Prompt: Copy the listing below word for word, leaving out the pictures.

Collected data entries:
══════

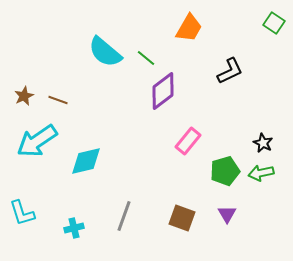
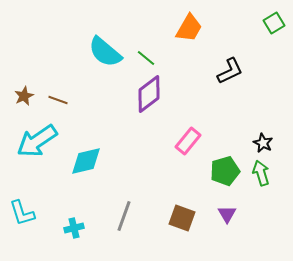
green square: rotated 25 degrees clockwise
purple diamond: moved 14 px left, 3 px down
green arrow: rotated 85 degrees clockwise
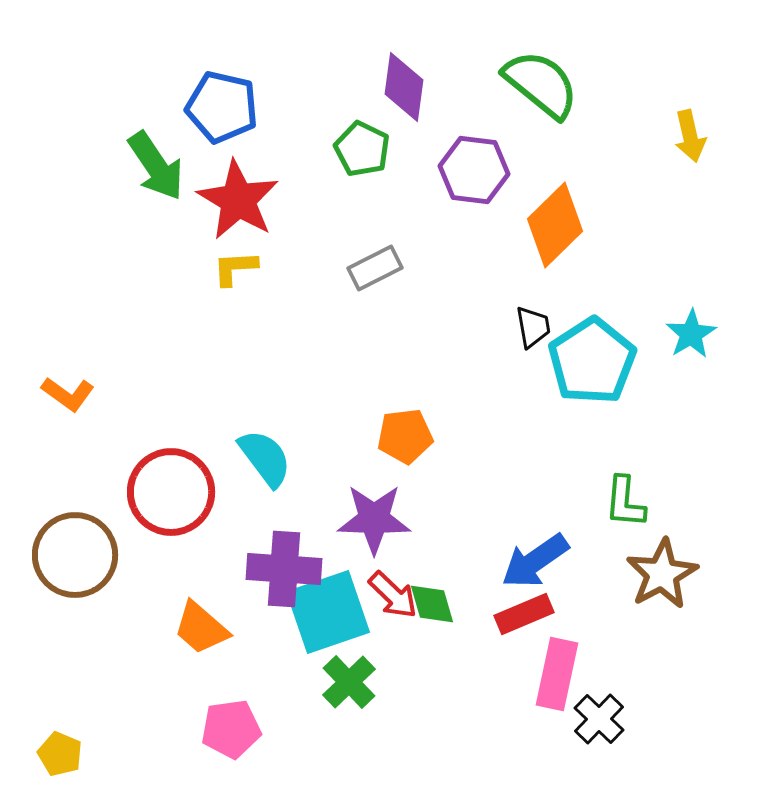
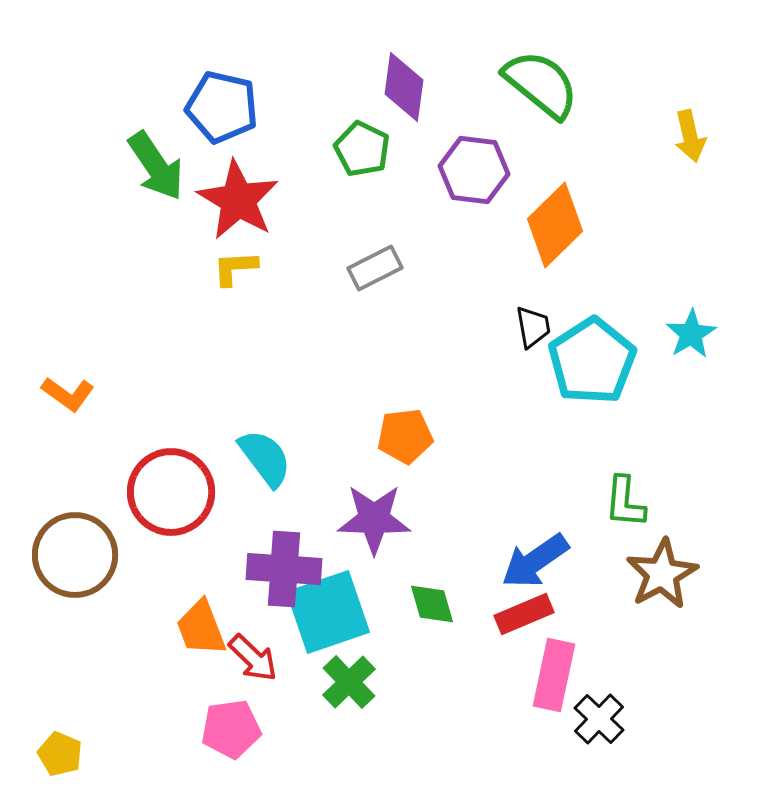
red arrow: moved 140 px left, 63 px down
orange trapezoid: rotated 28 degrees clockwise
pink rectangle: moved 3 px left, 1 px down
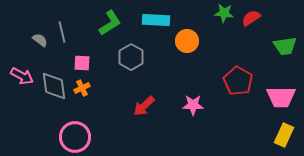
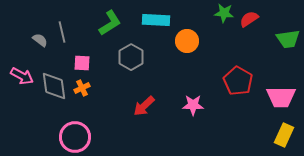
red semicircle: moved 2 px left, 1 px down
green trapezoid: moved 3 px right, 7 px up
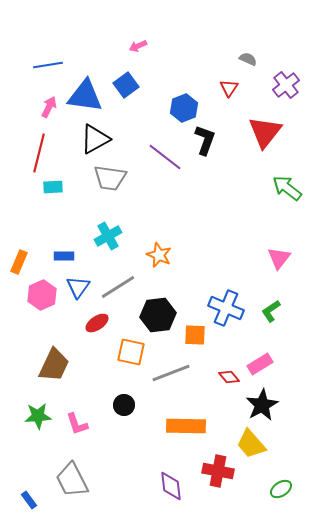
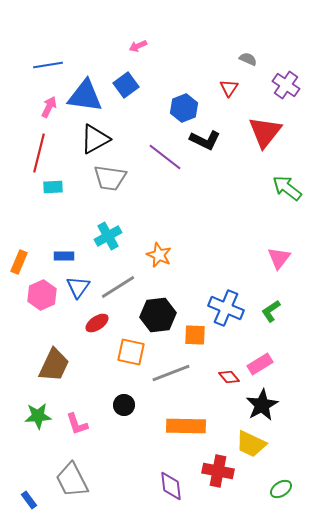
purple cross at (286, 85): rotated 16 degrees counterclockwise
black L-shape at (205, 140): rotated 96 degrees clockwise
yellow trapezoid at (251, 444): rotated 24 degrees counterclockwise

══════

Task result:
green square: rotated 25 degrees clockwise
purple diamond: moved 14 px left, 3 px down
green arrow: rotated 85 degrees clockwise
red arrow: moved 140 px left, 63 px down
orange trapezoid: rotated 28 degrees clockwise
pink rectangle: moved 3 px left, 1 px down
red semicircle: moved 2 px left, 1 px down
green trapezoid: moved 3 px right, 7 px up
purple cross at (286, 85): rotated 16 degrees counterclockwise
black L-shape at (205, 140): rotated 96 degrees clockwise
yellow trapezoid at (251, 444): rotated 24 degrees counterclockwise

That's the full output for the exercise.